Scene edit records —
__________

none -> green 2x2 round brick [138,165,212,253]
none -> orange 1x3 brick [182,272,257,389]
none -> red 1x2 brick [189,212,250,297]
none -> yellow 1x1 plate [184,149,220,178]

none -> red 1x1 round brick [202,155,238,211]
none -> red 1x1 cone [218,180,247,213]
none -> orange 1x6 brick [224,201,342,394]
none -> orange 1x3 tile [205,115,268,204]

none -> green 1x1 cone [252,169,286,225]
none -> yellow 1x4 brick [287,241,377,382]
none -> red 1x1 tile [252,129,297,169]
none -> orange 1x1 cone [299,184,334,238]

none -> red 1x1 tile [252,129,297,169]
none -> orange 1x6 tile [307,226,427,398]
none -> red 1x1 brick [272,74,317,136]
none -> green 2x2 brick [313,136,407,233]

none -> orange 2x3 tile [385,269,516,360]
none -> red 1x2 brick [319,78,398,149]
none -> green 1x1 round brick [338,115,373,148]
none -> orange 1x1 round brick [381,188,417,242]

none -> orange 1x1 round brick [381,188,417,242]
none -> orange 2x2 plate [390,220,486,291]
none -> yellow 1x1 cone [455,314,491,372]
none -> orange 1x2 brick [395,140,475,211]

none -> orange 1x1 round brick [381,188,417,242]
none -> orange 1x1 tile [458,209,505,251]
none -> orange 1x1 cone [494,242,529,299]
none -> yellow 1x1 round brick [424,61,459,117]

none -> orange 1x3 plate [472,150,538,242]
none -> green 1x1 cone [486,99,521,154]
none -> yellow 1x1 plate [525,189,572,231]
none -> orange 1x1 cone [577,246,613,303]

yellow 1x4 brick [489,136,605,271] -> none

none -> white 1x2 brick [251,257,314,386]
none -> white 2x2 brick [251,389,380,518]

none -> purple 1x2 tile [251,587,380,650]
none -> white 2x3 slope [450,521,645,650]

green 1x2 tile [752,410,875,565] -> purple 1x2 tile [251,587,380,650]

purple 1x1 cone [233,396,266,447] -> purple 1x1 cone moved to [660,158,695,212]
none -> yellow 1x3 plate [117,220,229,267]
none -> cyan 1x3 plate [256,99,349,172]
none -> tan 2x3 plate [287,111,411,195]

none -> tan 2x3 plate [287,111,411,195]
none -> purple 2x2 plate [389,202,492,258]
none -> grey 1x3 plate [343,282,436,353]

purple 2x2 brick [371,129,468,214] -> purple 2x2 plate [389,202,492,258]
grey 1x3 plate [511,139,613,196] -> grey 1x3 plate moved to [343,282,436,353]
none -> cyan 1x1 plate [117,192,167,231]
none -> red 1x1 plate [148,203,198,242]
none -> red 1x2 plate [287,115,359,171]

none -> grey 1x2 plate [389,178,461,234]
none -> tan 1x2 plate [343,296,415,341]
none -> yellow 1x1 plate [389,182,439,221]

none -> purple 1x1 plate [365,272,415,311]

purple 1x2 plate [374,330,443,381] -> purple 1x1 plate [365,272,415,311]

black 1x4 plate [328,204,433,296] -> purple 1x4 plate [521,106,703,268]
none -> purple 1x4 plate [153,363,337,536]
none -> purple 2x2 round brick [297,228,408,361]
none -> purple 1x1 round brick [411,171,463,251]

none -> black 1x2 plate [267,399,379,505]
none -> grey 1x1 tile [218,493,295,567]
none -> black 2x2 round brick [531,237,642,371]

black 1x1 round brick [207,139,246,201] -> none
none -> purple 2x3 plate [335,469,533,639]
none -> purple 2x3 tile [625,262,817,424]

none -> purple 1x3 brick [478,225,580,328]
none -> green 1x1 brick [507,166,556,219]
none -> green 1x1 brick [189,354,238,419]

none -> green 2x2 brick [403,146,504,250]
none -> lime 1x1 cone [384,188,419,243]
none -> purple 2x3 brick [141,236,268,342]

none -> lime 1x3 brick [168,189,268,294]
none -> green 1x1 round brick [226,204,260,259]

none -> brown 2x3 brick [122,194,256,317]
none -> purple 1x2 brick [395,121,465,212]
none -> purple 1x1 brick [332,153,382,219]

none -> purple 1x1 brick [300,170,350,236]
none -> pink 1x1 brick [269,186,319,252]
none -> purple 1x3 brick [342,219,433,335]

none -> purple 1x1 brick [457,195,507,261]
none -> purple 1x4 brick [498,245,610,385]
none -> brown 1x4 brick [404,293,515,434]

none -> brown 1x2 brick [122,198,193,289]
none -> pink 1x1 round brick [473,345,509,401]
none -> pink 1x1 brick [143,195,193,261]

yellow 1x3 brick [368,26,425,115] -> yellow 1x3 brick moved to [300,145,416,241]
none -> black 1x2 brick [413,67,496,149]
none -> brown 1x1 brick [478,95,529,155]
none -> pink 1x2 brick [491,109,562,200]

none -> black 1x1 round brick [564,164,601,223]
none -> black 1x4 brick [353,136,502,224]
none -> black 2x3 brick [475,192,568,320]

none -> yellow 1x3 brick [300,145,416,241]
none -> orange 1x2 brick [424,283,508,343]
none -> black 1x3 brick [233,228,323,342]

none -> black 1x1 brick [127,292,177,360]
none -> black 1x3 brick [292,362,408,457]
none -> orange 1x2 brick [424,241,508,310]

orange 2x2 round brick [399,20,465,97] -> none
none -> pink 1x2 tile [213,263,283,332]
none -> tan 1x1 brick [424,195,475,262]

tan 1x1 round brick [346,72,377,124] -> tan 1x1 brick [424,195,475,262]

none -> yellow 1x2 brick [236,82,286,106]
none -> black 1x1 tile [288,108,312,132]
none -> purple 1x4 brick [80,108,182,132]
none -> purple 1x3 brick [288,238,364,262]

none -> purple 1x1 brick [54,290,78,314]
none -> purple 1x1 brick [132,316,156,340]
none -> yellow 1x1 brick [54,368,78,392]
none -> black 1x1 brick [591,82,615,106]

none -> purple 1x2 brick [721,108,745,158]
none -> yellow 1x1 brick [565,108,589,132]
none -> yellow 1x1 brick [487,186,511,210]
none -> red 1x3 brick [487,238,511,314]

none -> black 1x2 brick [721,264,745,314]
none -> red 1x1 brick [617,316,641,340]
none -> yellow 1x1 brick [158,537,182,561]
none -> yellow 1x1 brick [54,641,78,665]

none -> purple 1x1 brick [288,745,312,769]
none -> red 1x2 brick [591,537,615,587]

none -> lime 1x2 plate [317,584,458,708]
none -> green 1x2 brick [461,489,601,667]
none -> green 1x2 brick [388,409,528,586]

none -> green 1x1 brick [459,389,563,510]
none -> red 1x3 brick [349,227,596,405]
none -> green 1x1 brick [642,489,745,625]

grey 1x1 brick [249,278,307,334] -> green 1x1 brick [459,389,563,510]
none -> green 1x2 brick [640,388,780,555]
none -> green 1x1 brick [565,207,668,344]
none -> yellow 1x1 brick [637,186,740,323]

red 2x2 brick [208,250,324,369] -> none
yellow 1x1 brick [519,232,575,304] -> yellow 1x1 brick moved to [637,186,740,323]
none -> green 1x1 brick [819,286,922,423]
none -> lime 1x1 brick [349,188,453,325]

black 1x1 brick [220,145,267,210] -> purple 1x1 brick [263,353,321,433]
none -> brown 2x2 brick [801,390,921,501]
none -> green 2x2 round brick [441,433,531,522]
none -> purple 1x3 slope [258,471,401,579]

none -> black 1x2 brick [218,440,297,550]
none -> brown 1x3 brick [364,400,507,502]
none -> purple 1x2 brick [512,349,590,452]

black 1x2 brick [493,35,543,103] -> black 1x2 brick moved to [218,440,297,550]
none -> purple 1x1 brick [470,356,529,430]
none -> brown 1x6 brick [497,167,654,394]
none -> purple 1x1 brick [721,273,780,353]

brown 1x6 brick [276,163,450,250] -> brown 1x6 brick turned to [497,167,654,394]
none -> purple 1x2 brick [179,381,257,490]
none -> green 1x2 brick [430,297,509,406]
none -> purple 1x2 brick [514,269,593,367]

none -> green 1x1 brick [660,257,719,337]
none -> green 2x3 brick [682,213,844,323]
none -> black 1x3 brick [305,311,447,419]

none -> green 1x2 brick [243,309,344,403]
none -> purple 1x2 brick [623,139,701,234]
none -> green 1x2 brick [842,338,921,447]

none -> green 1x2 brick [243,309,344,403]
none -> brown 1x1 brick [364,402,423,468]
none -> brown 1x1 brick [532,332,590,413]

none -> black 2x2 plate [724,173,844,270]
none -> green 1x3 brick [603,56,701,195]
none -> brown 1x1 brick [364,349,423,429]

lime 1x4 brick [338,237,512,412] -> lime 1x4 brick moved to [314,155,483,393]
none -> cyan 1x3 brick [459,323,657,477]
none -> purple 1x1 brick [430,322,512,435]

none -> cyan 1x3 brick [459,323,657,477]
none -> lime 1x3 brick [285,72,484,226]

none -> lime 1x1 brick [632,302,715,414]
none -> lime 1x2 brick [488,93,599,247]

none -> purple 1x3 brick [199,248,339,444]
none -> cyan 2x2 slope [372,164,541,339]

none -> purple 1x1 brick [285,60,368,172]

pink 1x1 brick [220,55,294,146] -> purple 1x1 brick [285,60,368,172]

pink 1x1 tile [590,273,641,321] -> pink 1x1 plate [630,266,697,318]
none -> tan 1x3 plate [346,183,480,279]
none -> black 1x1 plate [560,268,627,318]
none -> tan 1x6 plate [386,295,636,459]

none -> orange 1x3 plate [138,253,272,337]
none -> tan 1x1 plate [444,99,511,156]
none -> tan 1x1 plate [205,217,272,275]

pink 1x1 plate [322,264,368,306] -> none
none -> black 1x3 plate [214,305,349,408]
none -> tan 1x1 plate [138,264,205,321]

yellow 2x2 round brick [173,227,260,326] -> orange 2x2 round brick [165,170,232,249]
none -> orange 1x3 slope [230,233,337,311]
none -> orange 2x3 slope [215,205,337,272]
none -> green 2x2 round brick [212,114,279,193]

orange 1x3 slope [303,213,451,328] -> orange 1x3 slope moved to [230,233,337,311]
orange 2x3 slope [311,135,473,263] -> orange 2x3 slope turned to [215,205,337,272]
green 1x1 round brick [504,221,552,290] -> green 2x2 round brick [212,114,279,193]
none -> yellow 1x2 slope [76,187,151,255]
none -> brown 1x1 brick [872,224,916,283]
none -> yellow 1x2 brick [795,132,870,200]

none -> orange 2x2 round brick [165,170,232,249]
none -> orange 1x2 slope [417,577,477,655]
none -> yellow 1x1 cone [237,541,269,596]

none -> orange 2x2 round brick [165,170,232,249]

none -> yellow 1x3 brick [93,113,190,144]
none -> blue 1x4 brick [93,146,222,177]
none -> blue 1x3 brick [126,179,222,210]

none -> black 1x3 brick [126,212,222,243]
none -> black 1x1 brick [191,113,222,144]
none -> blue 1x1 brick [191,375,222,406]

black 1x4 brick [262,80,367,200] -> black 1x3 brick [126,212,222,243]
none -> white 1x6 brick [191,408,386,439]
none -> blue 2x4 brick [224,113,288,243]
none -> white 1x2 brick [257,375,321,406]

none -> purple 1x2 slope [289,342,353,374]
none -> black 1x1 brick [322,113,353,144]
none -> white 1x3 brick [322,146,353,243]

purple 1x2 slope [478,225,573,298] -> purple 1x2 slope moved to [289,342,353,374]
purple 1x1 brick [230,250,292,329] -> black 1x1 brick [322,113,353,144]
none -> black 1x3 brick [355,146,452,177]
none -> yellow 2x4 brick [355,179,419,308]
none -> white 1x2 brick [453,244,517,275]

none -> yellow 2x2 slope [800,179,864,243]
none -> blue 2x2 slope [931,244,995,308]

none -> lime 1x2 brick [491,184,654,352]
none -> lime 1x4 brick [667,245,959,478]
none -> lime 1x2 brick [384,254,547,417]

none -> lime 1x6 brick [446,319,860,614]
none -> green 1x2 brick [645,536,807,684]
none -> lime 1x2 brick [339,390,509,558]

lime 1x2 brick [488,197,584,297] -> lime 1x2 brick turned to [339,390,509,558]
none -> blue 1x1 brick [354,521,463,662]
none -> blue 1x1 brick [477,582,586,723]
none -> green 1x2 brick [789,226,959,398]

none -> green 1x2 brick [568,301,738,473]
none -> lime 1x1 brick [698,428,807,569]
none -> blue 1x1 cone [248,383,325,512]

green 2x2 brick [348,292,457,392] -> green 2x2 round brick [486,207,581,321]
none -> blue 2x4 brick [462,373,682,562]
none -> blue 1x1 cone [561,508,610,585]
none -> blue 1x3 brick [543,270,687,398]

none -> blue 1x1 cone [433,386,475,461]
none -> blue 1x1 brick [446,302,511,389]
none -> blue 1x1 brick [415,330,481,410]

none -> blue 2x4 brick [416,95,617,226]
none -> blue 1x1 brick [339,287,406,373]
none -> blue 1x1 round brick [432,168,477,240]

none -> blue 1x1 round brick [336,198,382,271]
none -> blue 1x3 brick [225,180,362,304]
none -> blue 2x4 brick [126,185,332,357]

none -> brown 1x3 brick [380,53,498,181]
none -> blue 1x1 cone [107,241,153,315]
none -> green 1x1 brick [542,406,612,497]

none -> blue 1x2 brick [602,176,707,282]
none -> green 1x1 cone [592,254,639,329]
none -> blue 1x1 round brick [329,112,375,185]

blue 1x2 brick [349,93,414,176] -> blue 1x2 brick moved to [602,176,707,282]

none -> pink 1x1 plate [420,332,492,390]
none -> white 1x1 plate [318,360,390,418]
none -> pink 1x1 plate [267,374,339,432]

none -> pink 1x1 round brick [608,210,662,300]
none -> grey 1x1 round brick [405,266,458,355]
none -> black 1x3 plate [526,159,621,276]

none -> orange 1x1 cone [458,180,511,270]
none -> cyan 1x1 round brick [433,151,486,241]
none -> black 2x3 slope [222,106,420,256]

__________

Required work —
Going back over the entries above, copy word for word every line from the one that has "none -> purple 2x3 brick [141,236,268,342]" on through the one that has "none -> red 1x3 brick [487,238,511,314]".

Answer section —
none -> purple 2x3 brick [141,236,268,342]

none -> lime 1x3 brick [168,189,268,294]
none -> green 1x1 round brick [226,204,260,259]

none -> brown 2x3 brick [122,194,256,317]
none -> purple 1x2 brick [395,121,465,212]
none -> purple 1x1 brick [332,153,382,219]

none -> purple 1x1 brick [300,170,350,236]
none -> pink 1x1 brick [269,186,319,252]
none -> purple 1x3 brick [342,219,433,335]

none -> purple 1x1 brick [457,195,507,261]
none -> purple 1x4 brick [498,245,610,385]
none -> brown 1x4 brick [404,293,515,434]

none -> brown 1x2 brick [122,198,193,289]
none -> pink 1x1 round brick [473,345,509,401]
none -> pink 1x1 brick [143,195,193,261]

yellow 1x3 brick [368,26,425,115] -> yellow 1x3 brick moved to [300,145,416,241]
none -> black 1x2 brick [413,67,496,149]
none -> brown 1x1 brick [478,95,529,155]
none -> pink 1x2 brick [491,109,562,200]

none -> black 1x1 round brick [564,164,601,223]
none -> black 1x4 brick [353,136,502,224]
none -> black 2x3 brick [475,192,568,320]

none -> yellow 1x3 brick [300,145,416,241]
none -> orange 1x2 brick [424,283,508,343]
none -> black 1x3 brick [233,228,323,342]

none -> black 1x1 brick [127,292,177,360]
none -> black 1x3 brick [292,362,408,457]
none -> orange 1x2 brick [424,241,508,310]

orange 2x2 round brick [399,20,465,97] -> none
none -> pink 1x2 tile [213,263,283,332]
none -> tan 1x1 brick [424,195,475,262]

tan 1x1 round brick [346,72,377,124] -> tan 1x1 brick [424,195,475,262]

none -> yellow 1x2 brick [236,82,286,106]
none -> black 1x1 tile [288,108,312,132]
none -> purple 1x4 brick [80,108,182,132]
none -> purple 1x3 brick [288,238,364,262]

none -> purple 1x1 brick [54,290,78,314]
none -> purple 1x1 brick [132,316,156,340]
none -> yellow 1x1 brick [54,368,78,392]
none -> black 1x1 brick [591,82,615,106]

none -> purple 1x2 brick [721,108,745,158]
none -> yellow 1x1 brick [565,108,589,132]
none -> yellow 1x1 brick [487,186,511,210]
none -> red 1x3 brick [487,238,511,314]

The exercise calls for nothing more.